About this exercise => Restate exactly, and only, the lines from the one containing "(229, 422) = (527, 118): turquoise" through the end of the entries, keeping both endpoints.

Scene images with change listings

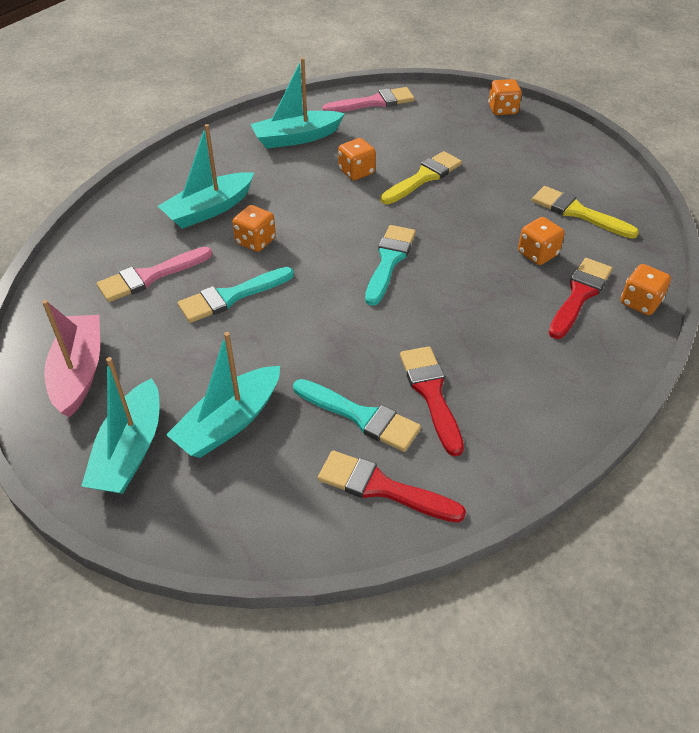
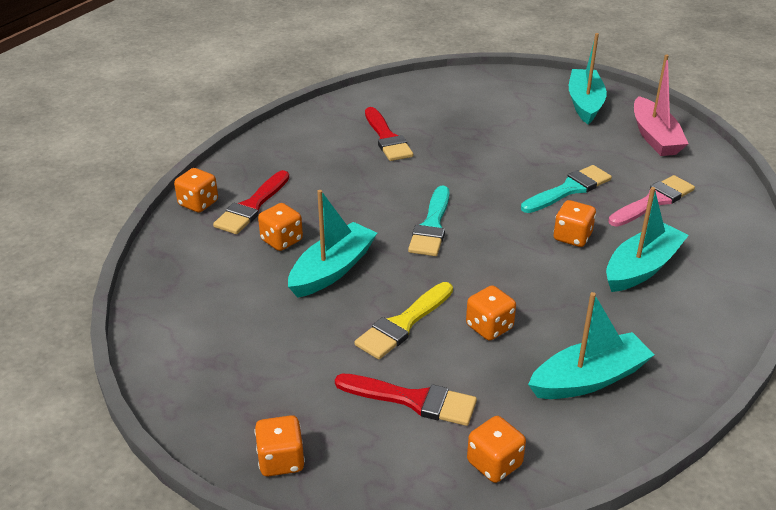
camera: 175 degrees right, 10 degrees down
(229, 422) = (527, 118): turquoise boat -> turquoise boat (332, 270)
(360, 416) = (436, 125): turquoise brush -> none
(373, 102) = (494, 463): pink brush -> orange dice
(382, 488) = (416, 96): red brush -> red brush (412, 400)
(578, 212) = (223, 288): yellow brush -> none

Exercise response =>
(229, 422) = (527, 118): turquoise boat -> turquoise boat (332, 270)
(360, 416) = (436, 125): turquoise brush -> none
(373, 102) = (494, 463): pink brush -> orange dice
(382, 488) = (416, 96): red brush -> red brush (412, 400)
(578, 212) = (223, 288): yellow brush -> none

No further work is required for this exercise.